What the task requires - Going down the listing below, print exactly each line from the one with "brown pan: 12 -> 9" up to and including the one with "yellow ring: 13 -> 12", and skip the rest.

Records shown -
----

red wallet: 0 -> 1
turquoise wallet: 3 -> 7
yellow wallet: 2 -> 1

----

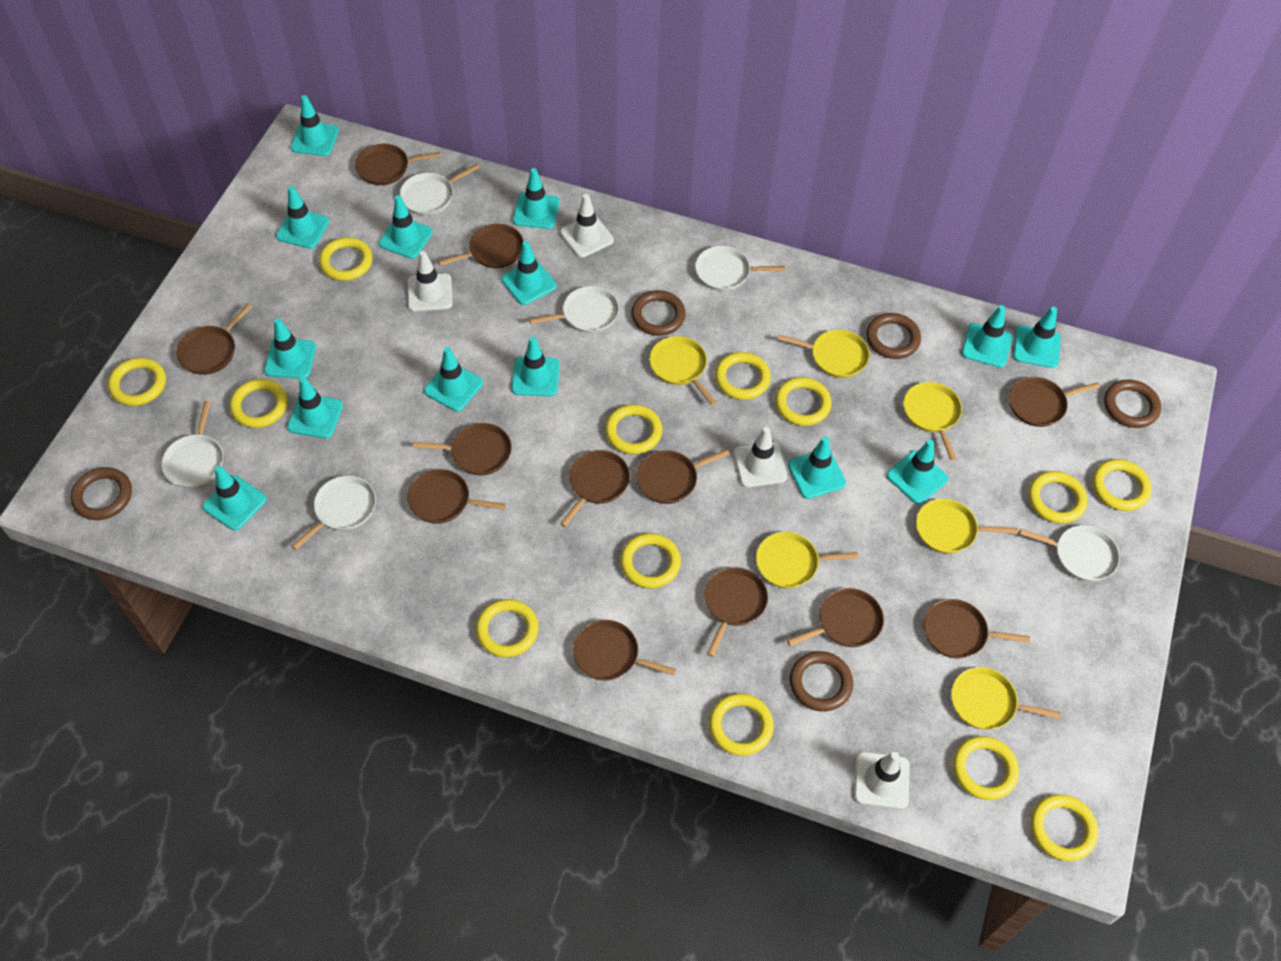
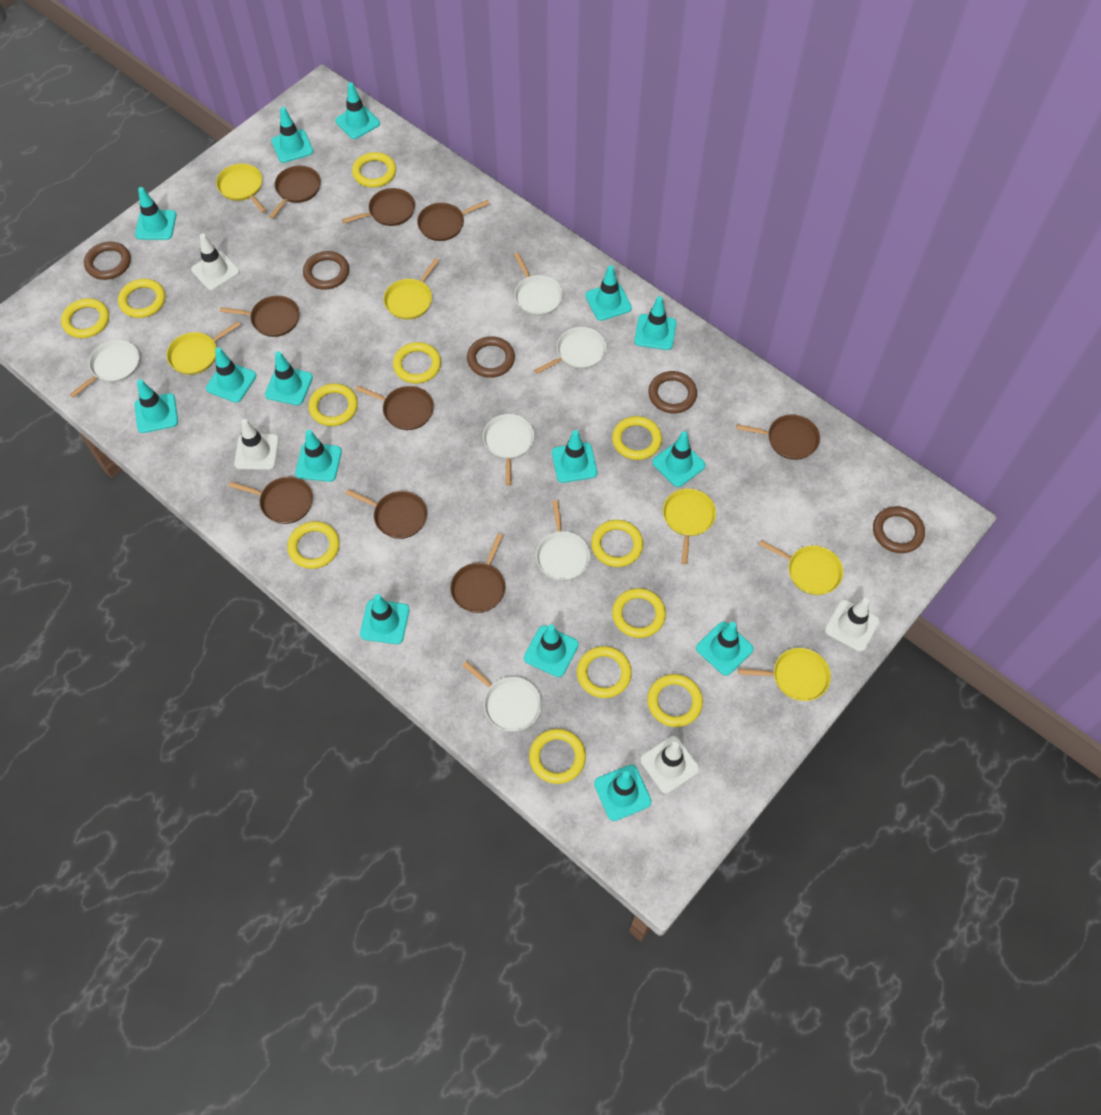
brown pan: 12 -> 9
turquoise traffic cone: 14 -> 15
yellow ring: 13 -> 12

----

Result -
brown pan: 12 -> 9
turquoise traffic cone: 14 -> 15
yellow ring: 13 -> 12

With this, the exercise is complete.